**INSTRUCTIONS FOR THE TASK:**
Retype each entry below exactly as it stands.

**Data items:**
- - - -

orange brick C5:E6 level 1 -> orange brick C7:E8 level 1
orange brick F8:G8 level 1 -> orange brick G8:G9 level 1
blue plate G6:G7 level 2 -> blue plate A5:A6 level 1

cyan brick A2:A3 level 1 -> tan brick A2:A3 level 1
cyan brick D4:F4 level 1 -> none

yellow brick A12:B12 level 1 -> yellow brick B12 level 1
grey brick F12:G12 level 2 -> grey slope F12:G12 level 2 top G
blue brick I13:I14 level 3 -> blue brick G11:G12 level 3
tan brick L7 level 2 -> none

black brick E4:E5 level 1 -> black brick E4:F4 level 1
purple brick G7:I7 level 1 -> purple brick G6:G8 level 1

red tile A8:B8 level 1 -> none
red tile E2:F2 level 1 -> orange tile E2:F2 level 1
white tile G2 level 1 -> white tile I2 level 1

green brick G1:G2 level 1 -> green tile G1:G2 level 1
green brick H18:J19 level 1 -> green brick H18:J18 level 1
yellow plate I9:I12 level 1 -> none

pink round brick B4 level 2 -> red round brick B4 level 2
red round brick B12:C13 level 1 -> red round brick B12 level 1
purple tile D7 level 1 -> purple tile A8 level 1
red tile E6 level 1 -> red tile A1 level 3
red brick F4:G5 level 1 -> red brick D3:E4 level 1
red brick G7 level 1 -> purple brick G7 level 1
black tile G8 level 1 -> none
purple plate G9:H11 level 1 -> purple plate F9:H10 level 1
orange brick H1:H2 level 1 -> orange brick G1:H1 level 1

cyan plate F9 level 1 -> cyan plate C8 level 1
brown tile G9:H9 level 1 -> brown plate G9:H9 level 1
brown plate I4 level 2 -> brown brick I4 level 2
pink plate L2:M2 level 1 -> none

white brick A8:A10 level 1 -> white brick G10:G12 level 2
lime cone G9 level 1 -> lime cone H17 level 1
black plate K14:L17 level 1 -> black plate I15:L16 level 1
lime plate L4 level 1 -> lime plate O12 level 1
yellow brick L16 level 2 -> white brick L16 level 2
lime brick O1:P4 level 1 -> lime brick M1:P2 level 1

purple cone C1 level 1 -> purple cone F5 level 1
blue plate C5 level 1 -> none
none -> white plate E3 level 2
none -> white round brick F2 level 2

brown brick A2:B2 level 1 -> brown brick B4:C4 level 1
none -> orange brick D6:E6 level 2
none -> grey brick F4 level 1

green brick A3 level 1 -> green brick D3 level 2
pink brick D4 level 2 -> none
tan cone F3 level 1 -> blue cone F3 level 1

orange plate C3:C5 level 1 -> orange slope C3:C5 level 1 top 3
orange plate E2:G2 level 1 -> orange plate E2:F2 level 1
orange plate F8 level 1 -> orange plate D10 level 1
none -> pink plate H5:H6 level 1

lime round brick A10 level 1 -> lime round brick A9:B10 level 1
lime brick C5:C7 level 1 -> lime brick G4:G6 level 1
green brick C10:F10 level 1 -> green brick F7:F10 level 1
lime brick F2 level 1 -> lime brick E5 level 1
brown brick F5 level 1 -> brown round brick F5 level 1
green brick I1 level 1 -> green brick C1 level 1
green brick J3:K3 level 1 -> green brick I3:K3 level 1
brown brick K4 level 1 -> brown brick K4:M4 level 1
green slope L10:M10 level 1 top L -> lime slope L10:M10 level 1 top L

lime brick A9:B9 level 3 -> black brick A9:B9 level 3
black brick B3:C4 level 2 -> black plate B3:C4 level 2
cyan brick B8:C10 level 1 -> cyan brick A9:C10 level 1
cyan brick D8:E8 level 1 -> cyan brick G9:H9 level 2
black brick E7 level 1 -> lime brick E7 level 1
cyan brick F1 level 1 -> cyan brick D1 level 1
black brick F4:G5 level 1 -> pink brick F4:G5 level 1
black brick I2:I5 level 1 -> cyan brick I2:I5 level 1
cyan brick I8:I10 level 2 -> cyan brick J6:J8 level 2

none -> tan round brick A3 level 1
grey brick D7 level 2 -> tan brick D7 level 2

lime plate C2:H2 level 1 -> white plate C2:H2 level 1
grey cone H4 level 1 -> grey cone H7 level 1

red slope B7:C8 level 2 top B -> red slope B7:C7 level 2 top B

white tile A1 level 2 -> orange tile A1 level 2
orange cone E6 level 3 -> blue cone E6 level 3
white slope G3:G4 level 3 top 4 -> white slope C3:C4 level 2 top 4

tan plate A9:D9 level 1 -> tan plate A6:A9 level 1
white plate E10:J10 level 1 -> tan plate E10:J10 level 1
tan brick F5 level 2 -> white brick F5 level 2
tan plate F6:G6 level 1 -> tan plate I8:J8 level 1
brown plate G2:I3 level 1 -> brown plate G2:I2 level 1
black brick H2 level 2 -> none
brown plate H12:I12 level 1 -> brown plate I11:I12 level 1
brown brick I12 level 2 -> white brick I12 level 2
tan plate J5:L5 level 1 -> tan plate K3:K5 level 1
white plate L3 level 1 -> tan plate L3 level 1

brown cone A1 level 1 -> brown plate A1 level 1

- - - -

**YOUR RESPONSE:**
orange brick C5:E6 level 1 -> orange brick C7:E8 level 1
orange brick F8:G8 level 1 -> orange brick G8:G9 level 1
blue plate G6:G7 level 2 -> blue plate A5:A6 level 1

cyan brick A2:A3 level 1 -> tan brick A2:A3 level 1
cyan brick D4:F4 level 1 -> none

yellow brick A12:B12 level 1 -> yellow brick B12 level 1
grey brick F12:G12 level 2 -> grey slope F12:G12 level 2 top G
blue brick I13:I14 level 3 -> blue brick G11:G12 level 3
tan brick L7 level 2 -> none

black brick E4:E5 level 1 -> black brick E4:F4 level 1
purple brick G7:I7 level 1 -> purple brick G6:G8 level 1

red tile A8:B8 level 1 -> none
red tile E2:F2 level 1 -> orange tile E2:F2 level 1
white tile G2 level 1 -> white tile I2 level 1

green brick G1:G2 level 1 -> green tile G1:G2 level 1
green brick H18:J19 level 1 -> green brick H18:J18 level 1
yellow plate I9:I12 level 1 -> none

pink round brick B4 level 2 -> red round brick B4 level 2
red round brick B12:C13 level 1 -> red round brick B12 level 1
purple tile D7 level 1 -> purple tile A8 level 1
red tile E6 level 1 -> red tile A1 level 3
red brick F4:G5 level 1 -> red brick D3:E4 level 1
red brick G7 level 1 -> purple brick G7 level 1
black tile G8 level 1 -> none
purple plate G9:H11 level 1 -> purple plate F9:H10 level 1
orange brick H1:H2 level 1 -> orange brick G1:H1 level 1

cyan plate F9 level 1 -> cyan plate C8 level 1
brown tile G9:H9 level 1 -> brown plate G9:H9 level 1
brown plate I4 level 2 -> brown brick I4 level 2
pink plate L2:M2 level 1 -> none

white brick A8:A10 level 1 -> white brick G10:G12 level 2
lime cone G9 level 1 -> lime cone H17 level 1
black plate K14:L17 level 1 -> black plate I15:L16 level 1
lime plate L4 level 1 -> lime plate O12 level 1
yellow brick L16 level 2 -> white brick L16 level 2
lime brick O1:P4 level 1 -> lime brick M1:P2 level 1

purple cone C1 level 1 -> purple cone F5 level 1
blue plate C5 level 1 -> none
none -> white plate E3 level 2
none -> white round brick F2 level 2

brown brick A2:B2 level 1 -> brown brick B4:C4 level 1
none -> orange brick D6:E6 level 2
none -> grey brick F4 level 1

green brick A3 level 1 -> green brick D3 level 2
pink brick D4 level 2 -> none
tan cone F3 level 1 -> blue cone F3 level 1

orange plate C3:C5 level 1 -> orange slope C3:C5 level 1 top 3
orange plate E2:G2 level 1 -> orange plate E2:F2 level 1
orange plate F8 level 1 -> orange plate D10 level 1
none -> pink plate H5:H6 level 1

lime round brick A10 level 1 -> lime round brick A9:B10 level 1
lime brick C5:C7 level 1 -> lime brick G4:G6 level 1
green brick C10:F10 level 1 -> green brick F7:F10 level 1
lime brick F2 level 1 -> lime brick E5 level 1
brown brick F5 level 1 -> brown round brick F5 level 1
green brick I1 level 1 -> green brick C1 level 1
green brick J3:K3 level 1 -> green brick I3:K3 level 1
brown brick K4 level 1 -> brown brick K4:M4 level 1
green slope L10:M10 level 1 top L -> lime slope L10:M10 level 1 top L

lime brick A9:B9 level 3 -> black brick A9:B9 level 3
black brick B3:C4 level 2 -> black plate B3:C4 level 2
cyan brick B8:C10 level 1 -> cyan brick A9:C10 level 1
cyan brick D8:E8 level 1 -> cyan brick G9:H9 level 2
black brick E7 level 1 -> lime brick E7 level 1
cyan brick F1 level 1 -> cyan brick D1 level 1
black brick F4:G5 level 1 -> pink brick F4:G5 level 1
black brick I2:I5 level 1 -> cyan brick I2:I5 level 1
cyan brick I8:I10 level 2 -> cyan brick J6:J8 level 2

none -> tan round brick A3 level 1
grey brick D7 level 2 -> tan brick D7 level 2

lime plate C2:H2 level 1 -> white plate C2:H2 level 1
grey cone H4 level 1 -> grey cone H7 level 1

red slope B7:C8 level 2 top B -> red slope B7:C7 level 2 top B

white tile A1 level 2 -> orange tile A1 level 2
orange cone E6 level 3 -> blue cone E6 level 3
white slope G3:G4 level 3 top 4 -> white slope C3:C4 level 2 top 4

tan plate A9:D9 level 1 -> tan plate A6:A9 level 1
white plate E10:J10 level 1 -> tan plate E10:J10 level 1
tan brick F5 level 2 -> white brick F5 level 2
tan plate F6:G6 level 1 -> tan plate I8:J8 level 1
brown plate G2:I3 level 1 -> brown plate G2:I2 level 1
black brick H2 level 2 -> none
brown plate H12:I12 level 1 -> brown plate I11:I12 level 1
brown brick I12 level 2 -> white brick I12 level 2
tan plate J5:L5 level 1 -> tan plate K3:K5 level 1
white plate L3 level 1 -> tan plate L3 level 1

brown cone A1 level 1 -> brown plate A1 level 1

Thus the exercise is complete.